- **TASK TO CARRY OUT**
Copy each entry as it stands, leaving nothing out.
─── SOURCE RECORDS ───
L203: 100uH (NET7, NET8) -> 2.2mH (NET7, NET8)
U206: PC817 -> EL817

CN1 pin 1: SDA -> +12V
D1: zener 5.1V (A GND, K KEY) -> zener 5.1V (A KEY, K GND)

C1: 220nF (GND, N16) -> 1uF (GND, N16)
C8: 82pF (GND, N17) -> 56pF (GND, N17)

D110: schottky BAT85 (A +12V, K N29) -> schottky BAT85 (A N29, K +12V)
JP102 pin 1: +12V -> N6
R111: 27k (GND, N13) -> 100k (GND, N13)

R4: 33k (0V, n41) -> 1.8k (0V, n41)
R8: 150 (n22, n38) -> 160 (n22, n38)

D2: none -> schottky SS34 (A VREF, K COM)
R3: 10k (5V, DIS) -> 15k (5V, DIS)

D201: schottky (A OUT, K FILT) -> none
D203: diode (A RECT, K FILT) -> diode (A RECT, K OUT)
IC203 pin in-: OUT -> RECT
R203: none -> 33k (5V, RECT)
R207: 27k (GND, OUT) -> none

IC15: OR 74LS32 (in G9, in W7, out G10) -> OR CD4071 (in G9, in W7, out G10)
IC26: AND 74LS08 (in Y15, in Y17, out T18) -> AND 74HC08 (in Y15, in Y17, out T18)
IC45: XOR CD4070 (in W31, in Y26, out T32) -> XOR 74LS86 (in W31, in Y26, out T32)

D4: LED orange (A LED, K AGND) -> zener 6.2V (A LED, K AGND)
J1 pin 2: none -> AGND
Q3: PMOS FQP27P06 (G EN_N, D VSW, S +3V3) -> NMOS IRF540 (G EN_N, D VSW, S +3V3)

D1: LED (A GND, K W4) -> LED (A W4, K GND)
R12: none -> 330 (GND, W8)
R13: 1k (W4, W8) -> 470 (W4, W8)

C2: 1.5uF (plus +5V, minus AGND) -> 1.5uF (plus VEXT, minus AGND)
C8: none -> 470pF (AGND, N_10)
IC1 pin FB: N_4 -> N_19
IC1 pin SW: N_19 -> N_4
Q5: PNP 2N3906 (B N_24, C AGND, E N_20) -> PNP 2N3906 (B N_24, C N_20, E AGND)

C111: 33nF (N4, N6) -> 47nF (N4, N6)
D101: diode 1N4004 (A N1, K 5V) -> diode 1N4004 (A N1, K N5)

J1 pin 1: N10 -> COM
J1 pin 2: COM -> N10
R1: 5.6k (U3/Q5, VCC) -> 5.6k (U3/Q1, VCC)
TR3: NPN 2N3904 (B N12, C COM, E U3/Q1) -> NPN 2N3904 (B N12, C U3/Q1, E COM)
───
- **RESPONSE TO THE TASK**
L203: 100uH (NET7, NET8) -> 2.2mH (NET7, NET8)
U206: PC817 -> EL817

CN1 pin 1: SDA -> +12V
D1: zener 5.1V (A GND, K KEY) -> zener 5.1V (A KEY, K GND)

C1: 220nF (GND, N16) -> 1uF (GND, N16)
C8: 82pF (GND, N17) -> 56pF (GND, N17)

D110: schottky BAT85 (A +12V, K N29) -> schottky BAT85 (A N29, K +12V)
JP102 pin 1: +12V -> N6
R111: 27k (GND, N13) -> 100k (GND, N13)

R4: 33k (0V, n41) -> 1.8k (0V, n41)
R8: 150 (n22, n38) -> 160 (n22, n38)

D2: none -> schottky SS34 (A VREF, K COM)
R3: 10k (5V, DIS) -> 15k (5V, DIS)

D201: schottky (A OUT, K FILT) -> none
D203: diode (A RECT, K FILT) -> diode (A RECT, K OUT)
IC203 pin in-: OUT -> RECT
R203: none -> 33k (5V, RECT)
R207: 27k (GND, OUT) -> none

IC15: OR 74LS32 (in G9, in W7, out G10) -> OR CD4071 (in G9, in W7, out G10)
IC26: AND 74LS08 (in Y15, in Y17, out T18) -> AND 74HC08 (in Y15, in Y17, out T18)
IC45: XOR CD4070 (in W31, in Y26, out T32) -> XOR 74LS86 (in W31, in Y26, out T32)

D4: LED orange (A LED, K AGND) -> zener 6.2V (A LED, K AGND)
J1 pin 2: none -> AGND
Q3: PMOS FQP27P06 (G EN_N, D VSW, S +3V3) -> NMOS IRF540 (G EN_N, D VSW, S +3V3)

D1: LED (A GND, K W4) -> LED (A W4, K GND)
R12: none -> 330 (GND, W8)
R13: 1k (W4, W8) -> 470 (W4, W8)

C2: 1.5uF (plus +5V, minus AGND) -> 1.5uF (plus VEXT, minus AGND)
C8: none -> 470pF (AGND, N_10)
IC1 pin FB: N_4 -> N_19
IC1 pin SW: N_19 -> N_4
Q5: PNP 2N3906 (B N_24, C AGND, E N_20) -> PNP 2N3906 (B N_24, C N_20, E AGND)

C111: 33nF (N4, N6) -> 47nF (N4, N6)
D101: diode 1N4004 (A N1, K 5V) -> diode 1N4004 (A N1, K N5)

J1 pin 1: N10 -> COM
J1 pin 2: COM -> N10
R1: 5.6k (U3/Q5, VCC) -> 5.6k (U3/Q1, VCC)
TR3: NPN 2N3904 (B N12, C COM, E U3/Q1) -> NPN 2N3904 (B N12, C U3/Q1, E COM)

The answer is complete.